= Input =

--- START ---

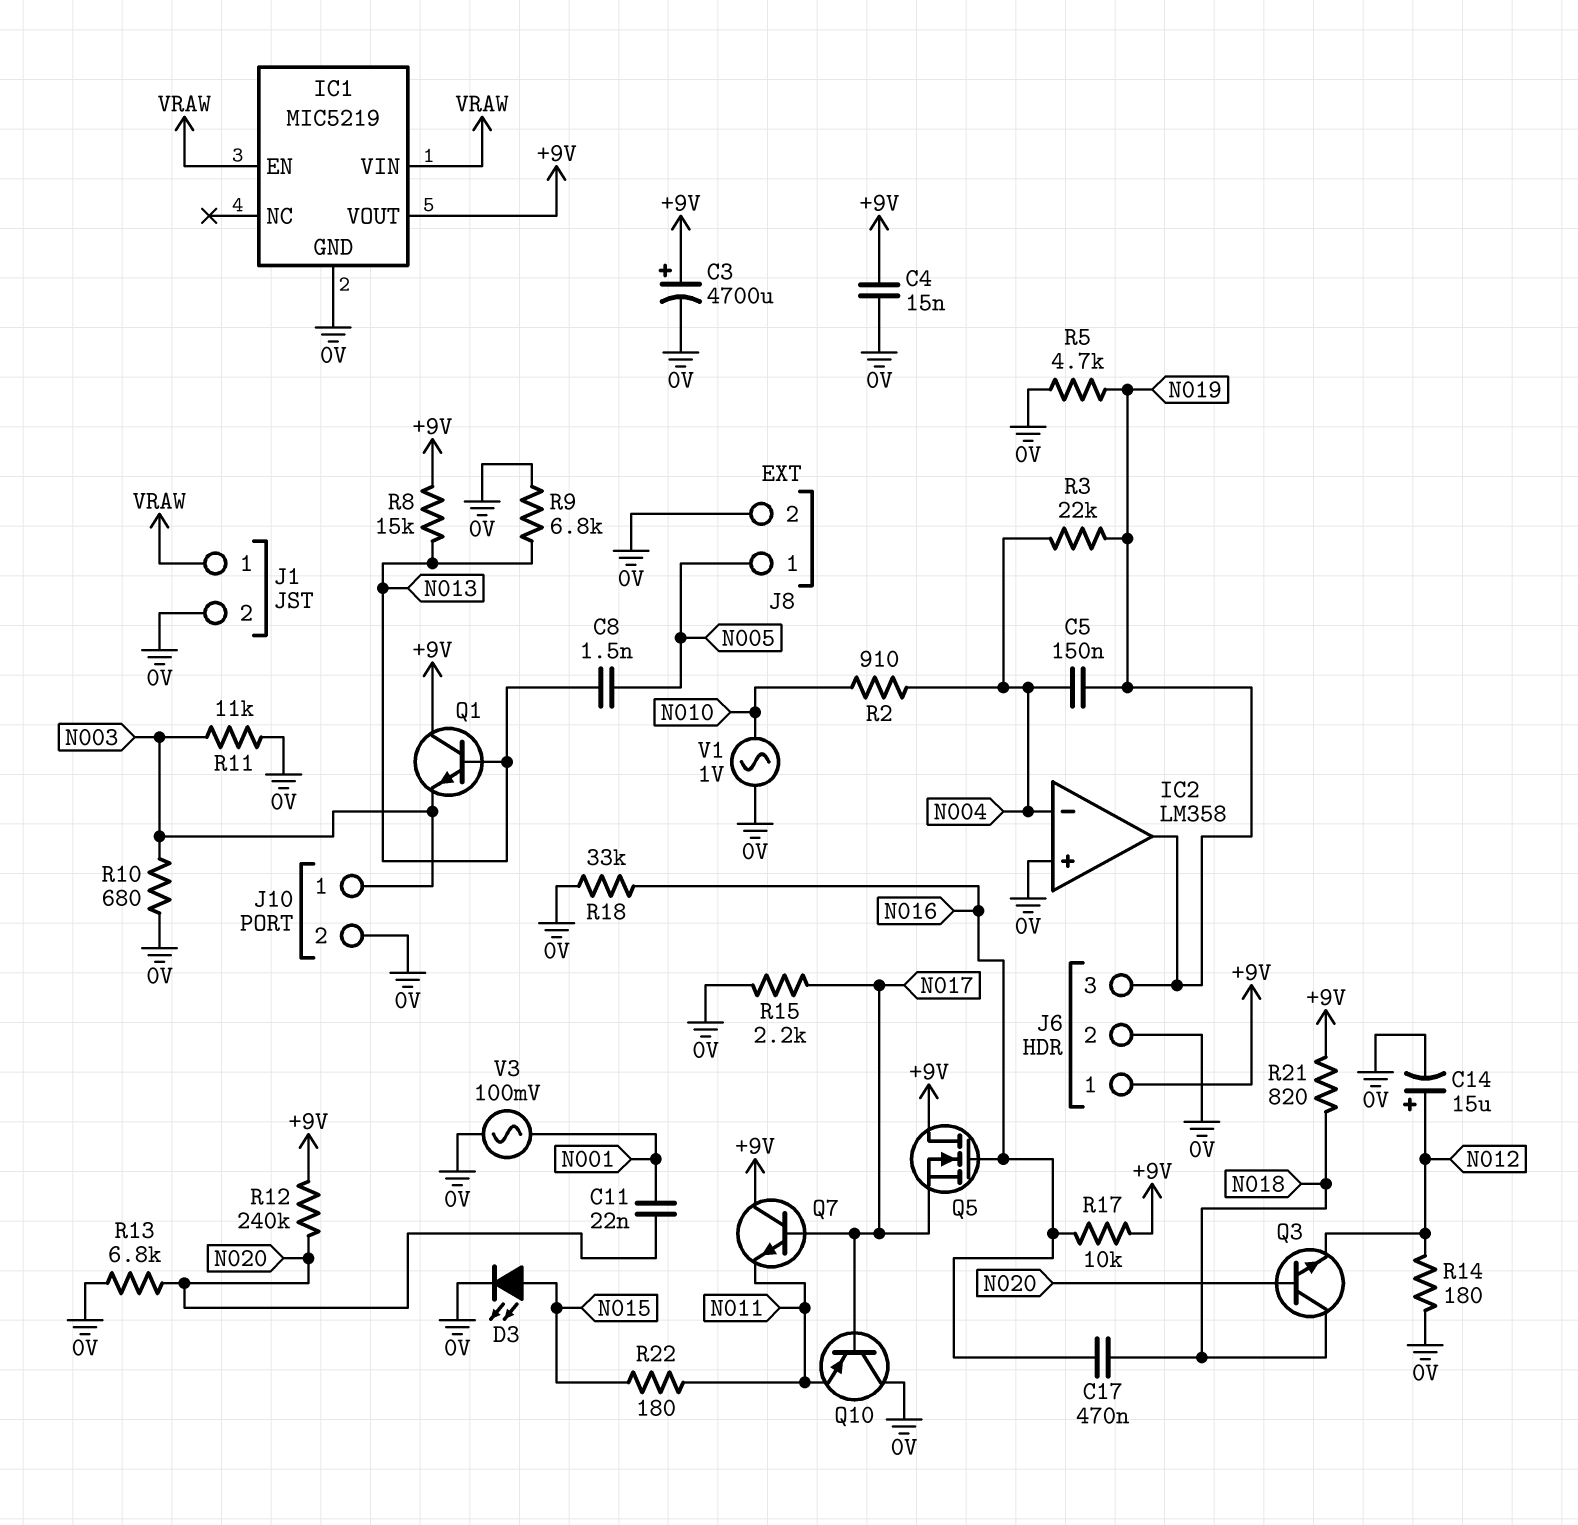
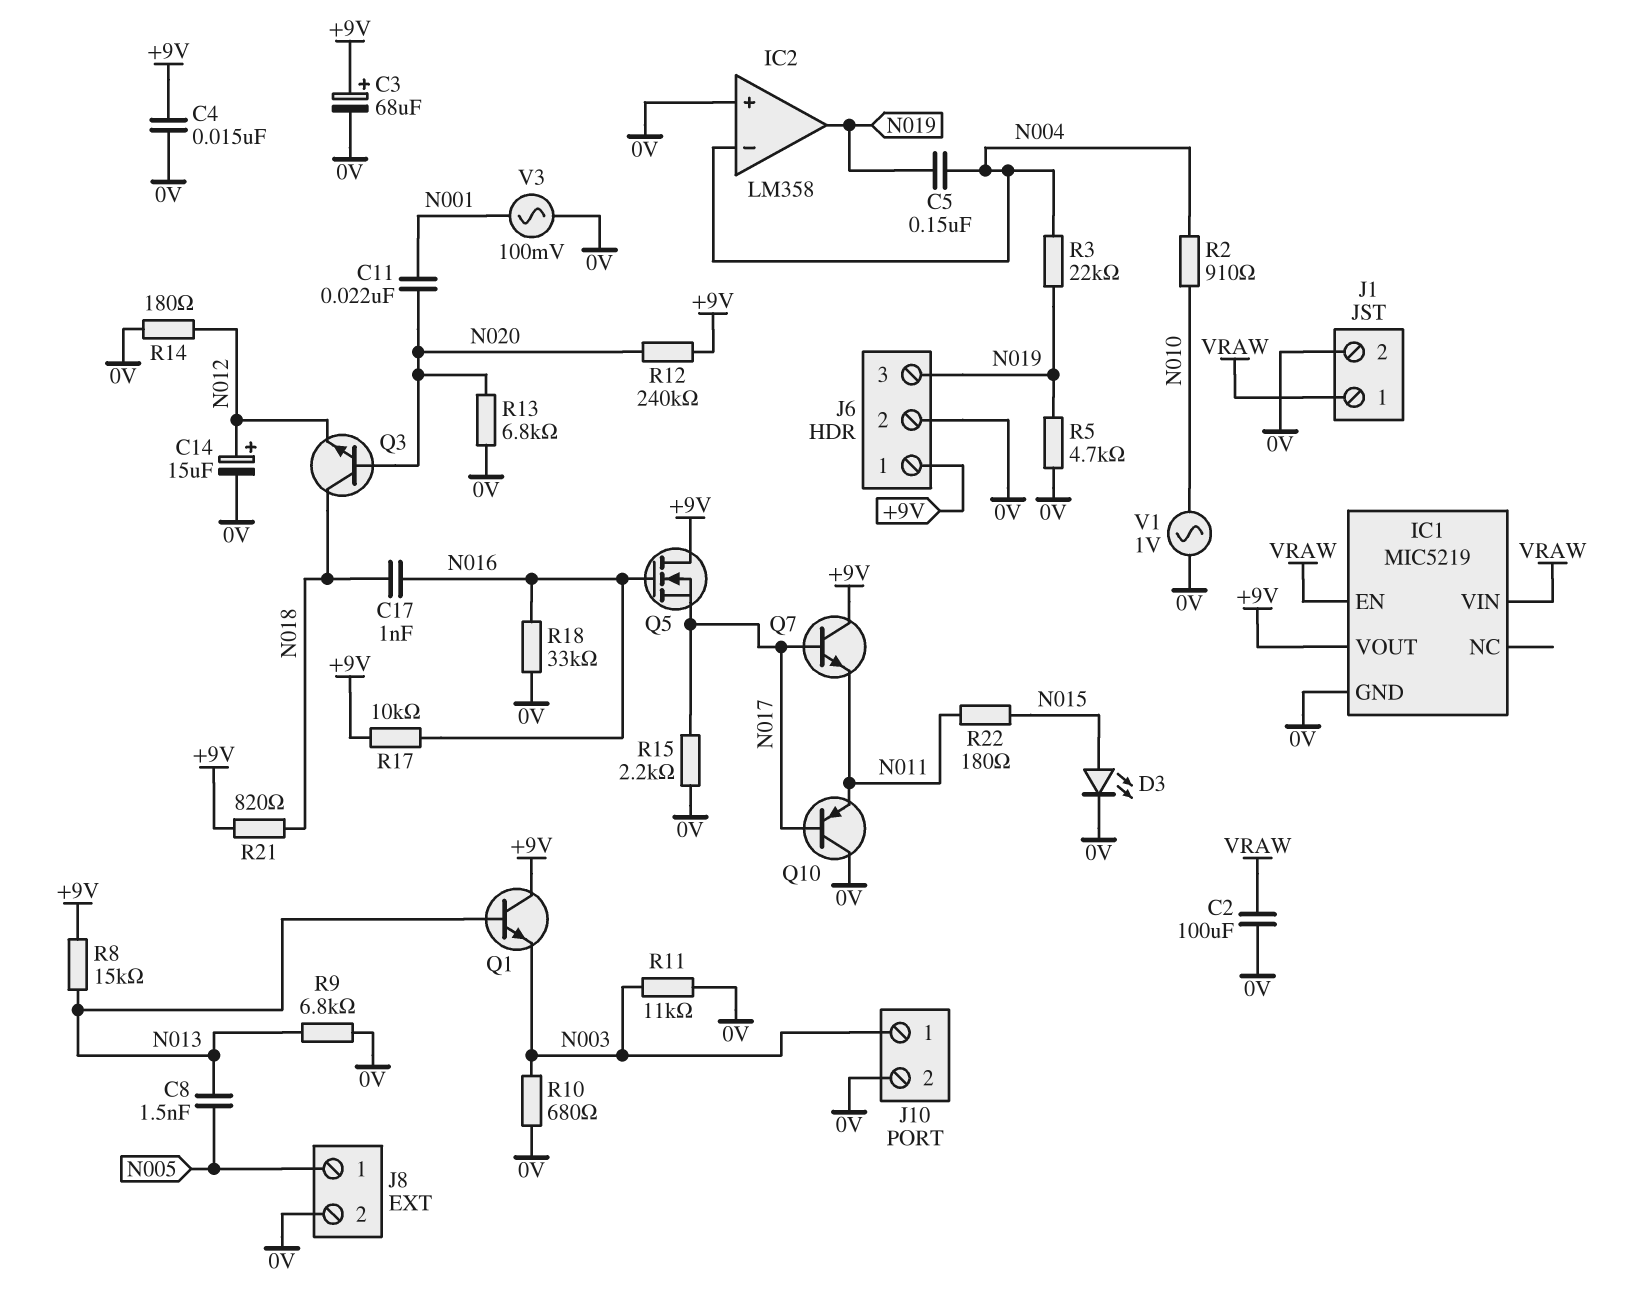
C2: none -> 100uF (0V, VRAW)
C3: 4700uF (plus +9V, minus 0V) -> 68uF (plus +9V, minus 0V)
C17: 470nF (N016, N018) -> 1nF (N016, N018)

--- END ---
--- START ---

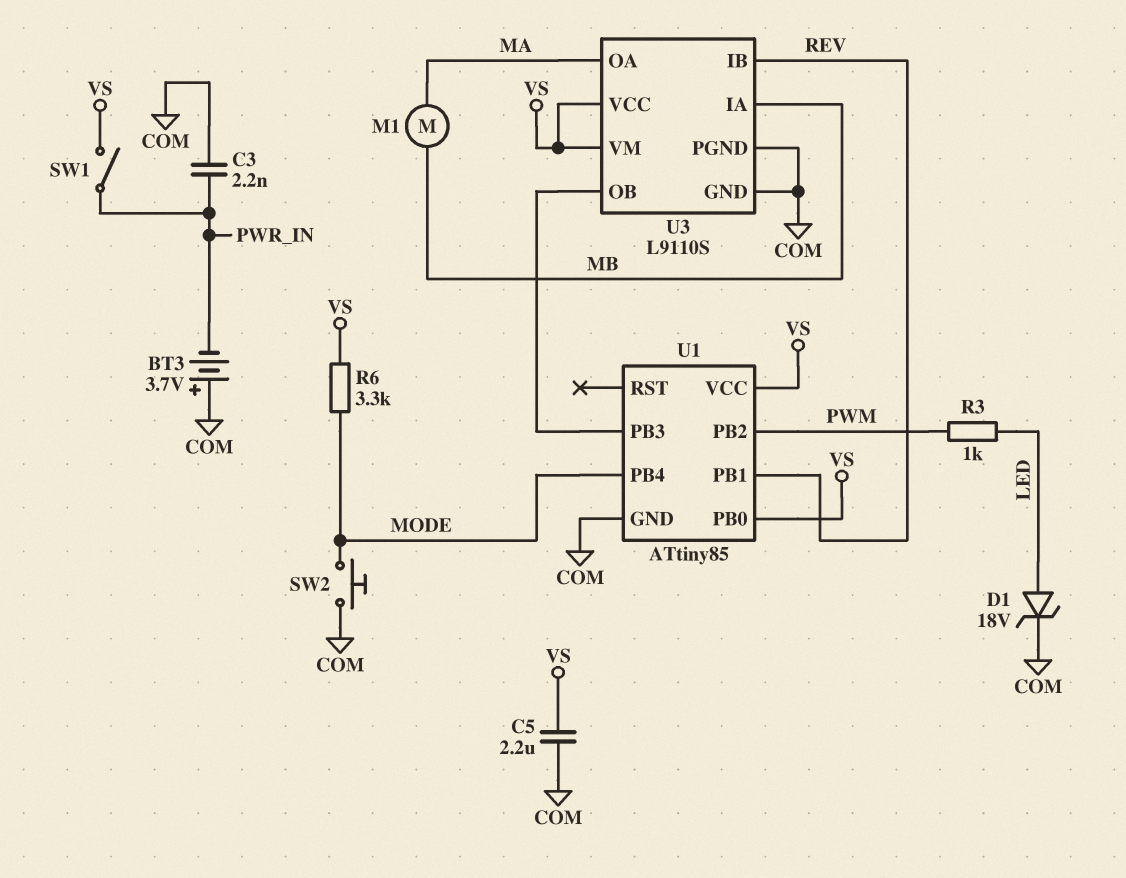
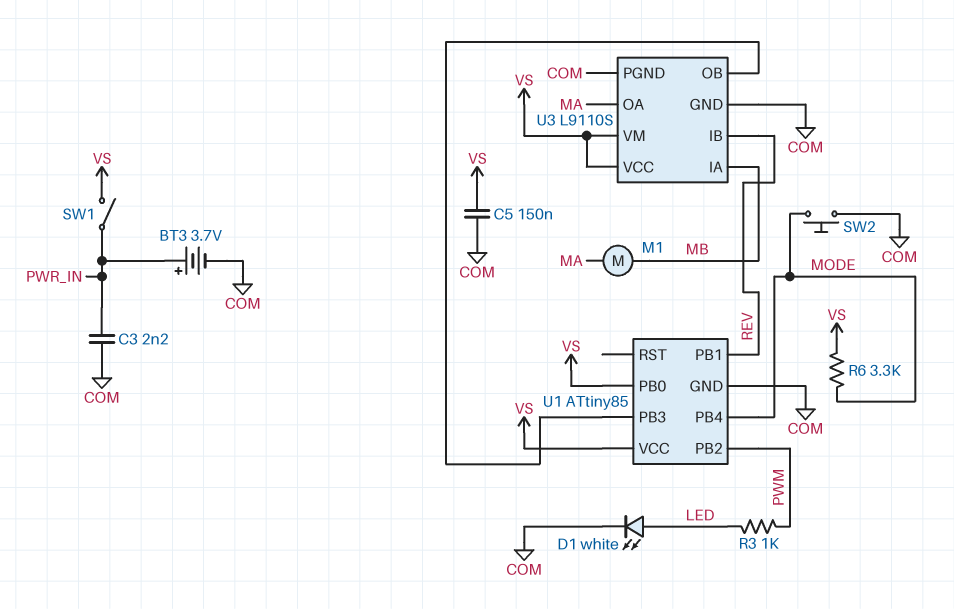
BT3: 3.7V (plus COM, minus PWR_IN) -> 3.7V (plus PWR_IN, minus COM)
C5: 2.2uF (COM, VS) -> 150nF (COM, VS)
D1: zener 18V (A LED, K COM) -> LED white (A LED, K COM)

--- END ---

Your task is to copy each line of the material that contains the word "minus".

C3: 4700uF (plus +9V, minus 0V) -> 68uF (plus +9V, minus 0V)
BT3: 3.7V (plus COM, minus PWR_IN) -> 3.7V (plus PWR_IN, minus COM)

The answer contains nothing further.